> **What you are asked to do**
After finding the line with "R3: none -> 22k (NET5, NET19)" in the entries below, retype exactly each line from there through the line with "U4: OR CD4071", including that final line.

> **Information**
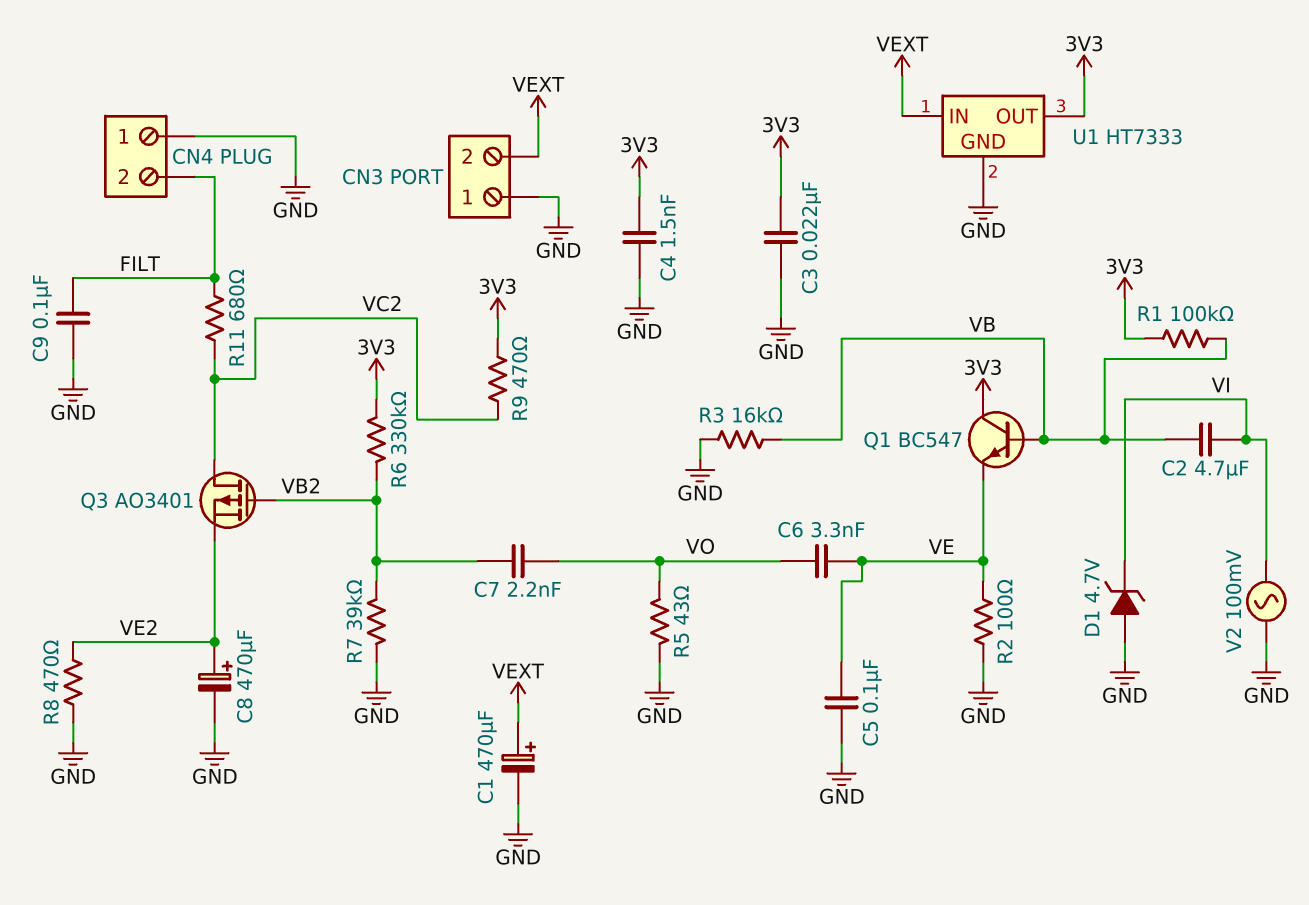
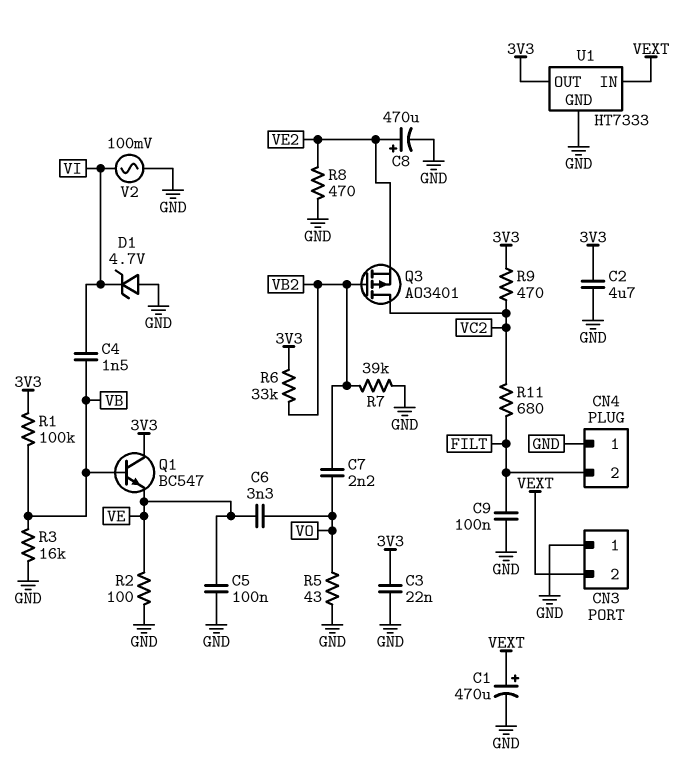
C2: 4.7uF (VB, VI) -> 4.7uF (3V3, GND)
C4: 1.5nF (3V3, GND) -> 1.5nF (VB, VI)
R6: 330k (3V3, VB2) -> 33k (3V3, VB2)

...

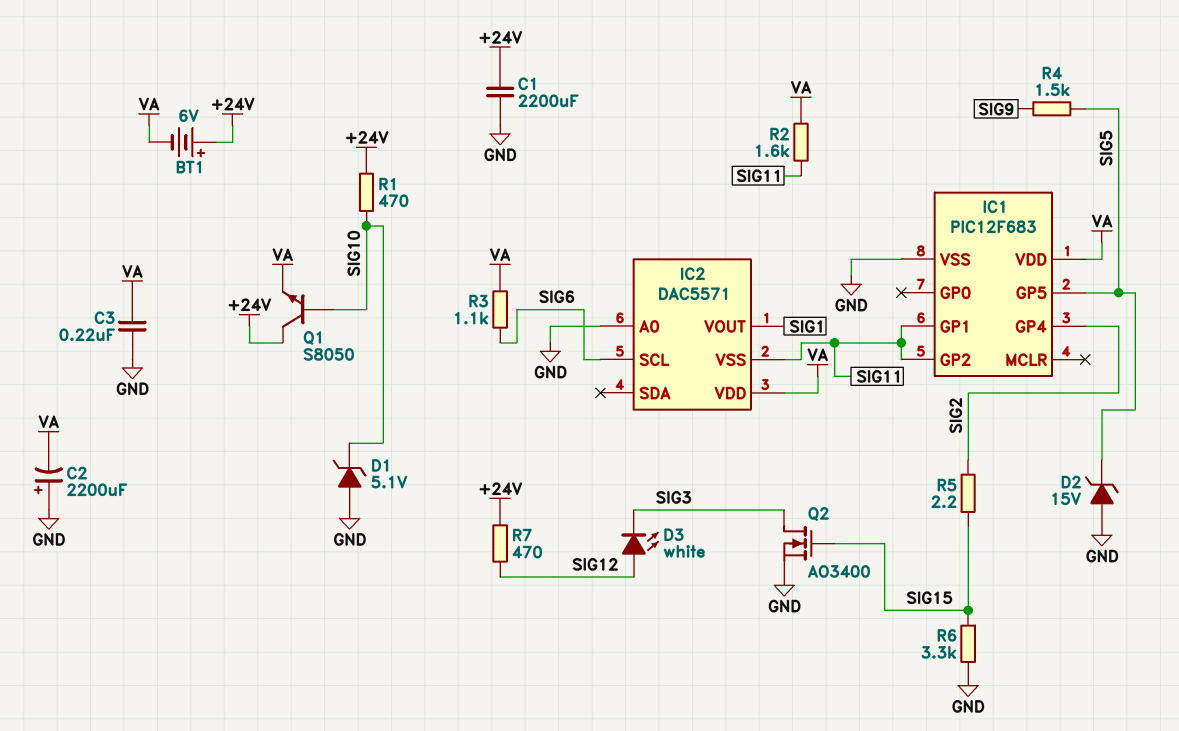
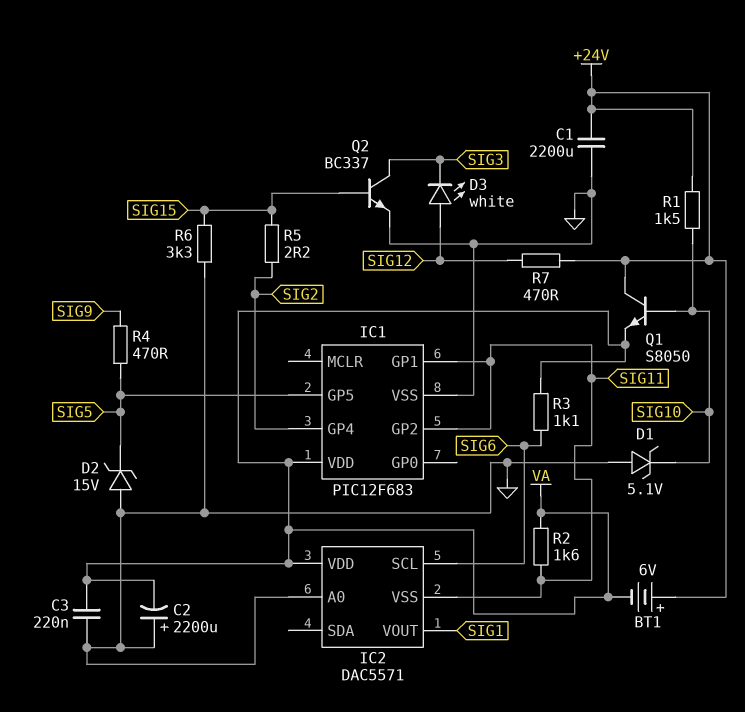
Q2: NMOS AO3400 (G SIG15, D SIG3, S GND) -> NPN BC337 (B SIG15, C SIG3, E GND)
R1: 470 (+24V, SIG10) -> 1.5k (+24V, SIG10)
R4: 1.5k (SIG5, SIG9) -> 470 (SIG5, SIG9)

* * *

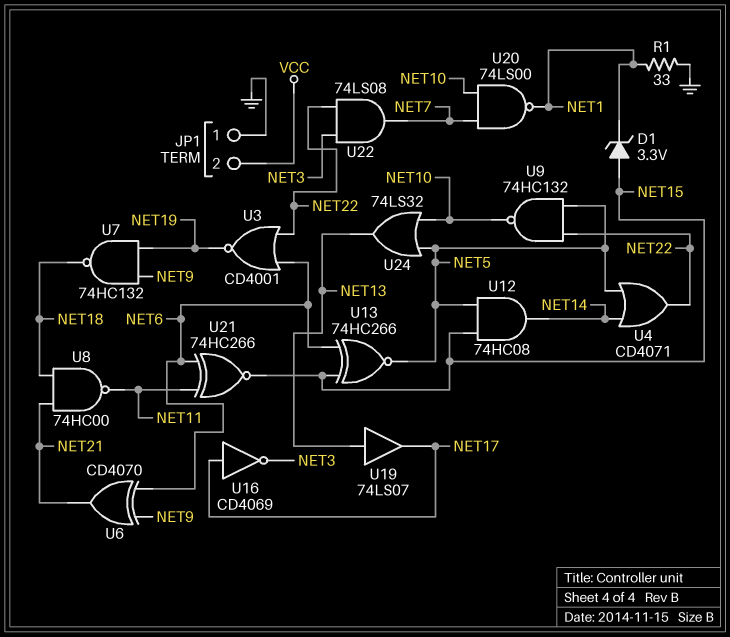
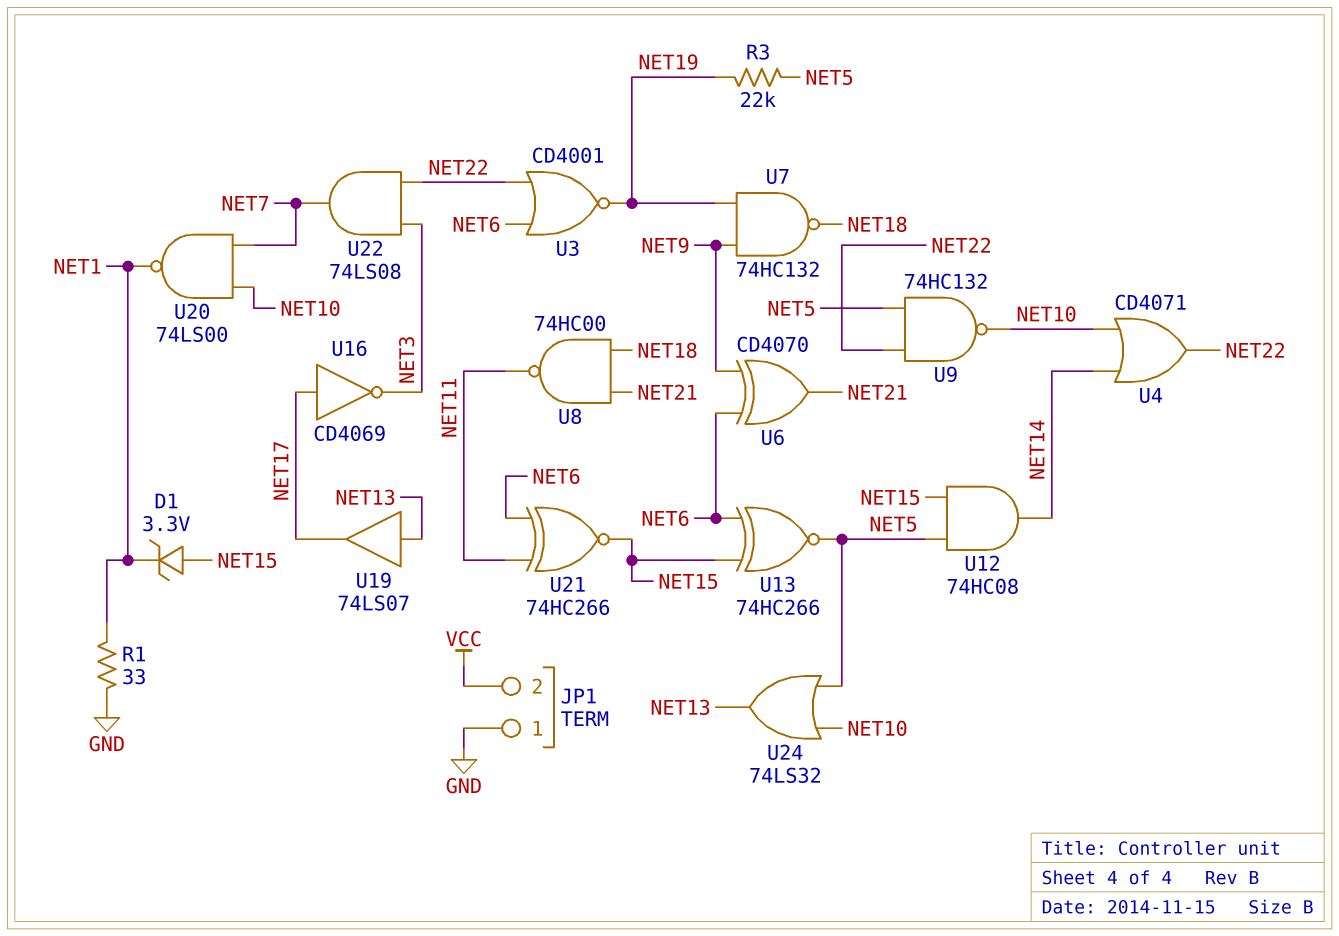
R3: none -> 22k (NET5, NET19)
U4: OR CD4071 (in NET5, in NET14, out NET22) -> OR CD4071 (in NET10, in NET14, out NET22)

> **Expected output**
R3: none -> 22k (NET5, NET19)
U4: OR CD4071 (in NET5, in NET14, out NET22) -> OR CD4071 (in NET10, in NET14, out NET22)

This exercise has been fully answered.